Dataset excerpt
START

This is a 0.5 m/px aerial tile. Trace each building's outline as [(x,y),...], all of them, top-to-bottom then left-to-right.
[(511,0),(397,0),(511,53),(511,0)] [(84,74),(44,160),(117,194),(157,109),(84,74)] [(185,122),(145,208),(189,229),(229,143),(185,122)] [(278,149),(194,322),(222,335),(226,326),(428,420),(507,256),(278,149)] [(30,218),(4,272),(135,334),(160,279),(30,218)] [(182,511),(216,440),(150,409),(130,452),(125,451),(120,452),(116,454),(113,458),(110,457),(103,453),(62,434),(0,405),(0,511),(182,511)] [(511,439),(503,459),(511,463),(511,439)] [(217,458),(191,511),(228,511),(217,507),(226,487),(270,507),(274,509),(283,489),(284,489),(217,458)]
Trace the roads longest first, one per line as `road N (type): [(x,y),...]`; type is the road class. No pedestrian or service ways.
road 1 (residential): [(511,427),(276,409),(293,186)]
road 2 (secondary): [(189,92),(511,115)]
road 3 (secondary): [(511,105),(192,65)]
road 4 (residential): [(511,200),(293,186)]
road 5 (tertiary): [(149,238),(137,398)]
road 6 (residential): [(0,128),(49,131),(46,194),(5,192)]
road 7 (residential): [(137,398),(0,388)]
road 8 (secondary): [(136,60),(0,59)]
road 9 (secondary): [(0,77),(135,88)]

END

The exercise: Reproduce every line of the listing above, character for character.

Task answer:
This is a 0.5 m/px aerial tile. Trace each building's outline as [(x,y),...], all of them, top-to-bottom then left-to-right.
[(511,0),(397,0),(511,53),(511,0)] [(84,74),(44,160),(117,194),(157,109),(84,74)] [(185,122),(145,208),(189,229),(229,143),(185,122)] [(278,149),(194,322),(222,335),(226,326),(428,420),(507,256),(278,149)] [(30,218),(4,272),(135,334),(160,279),(30,218)] [(182,511),(216,440),(150,409),(130,452),(125,451),(120,452),(116,454),(113,458),(110,457),(103,453),(62,434),(0,405),(0,511),(182,511)] [(511,439),(503,459),(511,463),(511,439)] [(217,458),(191,511),(228,511),(217,507),(226,487),(270,507),(274,509),(283,489),(284,489),(217,458)]
Trace the roads longest first, one per line as `road N (type): [(x,y),...]`; type is the road class. No pedestrian or service ways.
road 1 (residential): [(511,427),(276,409),(293,186)]
road 2 (secondary): [(189,92),(511,115)]
road 3 (secondary): [(511,105),(192,65)]
road 4 (residential): [(511,200),(293,186)]
road 5 (tertiary): [(149,238),(137,398)]
road 6 (residential): [(0,128),(49,131),(46,194),(5,192)]
road 7 (residential): [(137,398),(0,388)]
road 8 (secondary): [(136,60),(0,59)]
road 9 (secondary): [(0,77),(135,88)]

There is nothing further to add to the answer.